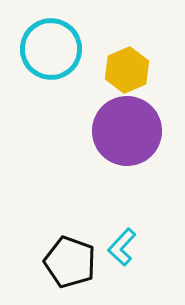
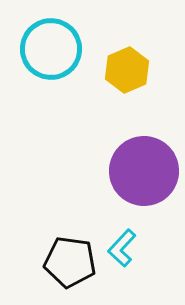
purple circle: moved 17 px right, 40 px down
cyan L-shape: moved 1 px down
black pentagon: rotated 12 degrees counterclockwise
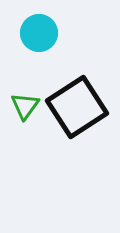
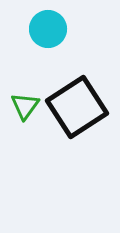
cyan circle: moved 9 px right, 4 px up
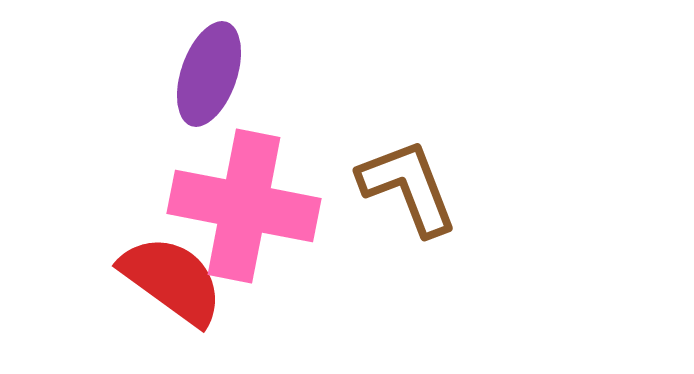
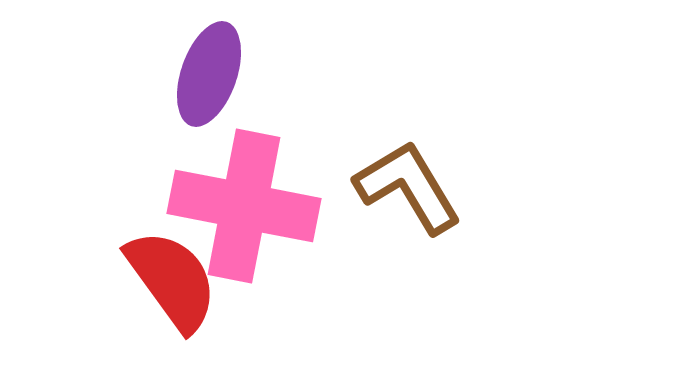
brown L-shape: rotated 10 degrees counterclockwise
red semicircle: rotated 18 degrees clockwise
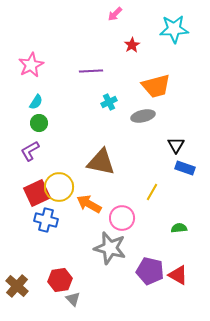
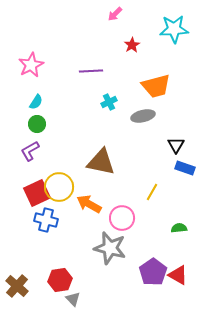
green circle: moved 2 px left, 1 px down
purple pentagon: moved 3 px right, 1 px down; rotated 24 degrees clockwise
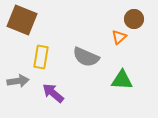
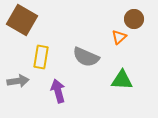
brown square: rotated 8 degrees clockwise
purple arrow: moved 5 px right, 2 px up; rotated 35 degrees clockwise
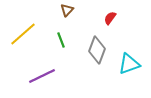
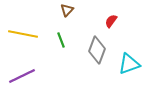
red semicircle: moved 1 px right, 3 px down
yellow line: rotated 52 degrees clockwise
purple line: moved 20 px left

§ What you need to do:
All that should appear in the response is the run of lines from the one with "brown square: rotated 8 degrees clockwise" through the final line of the records, restated exactly, with pictures omitted.

§ The completed task:
brown square: rotated 8 degrees clockwise
purple arrow: moved 5 px right, 2 px up; rotated 35 degrees clockwise
red semicircle: moved 1 px right, 3 px down
yellow line: rotated 52 degrees clockwise
purple line: moved 20 px left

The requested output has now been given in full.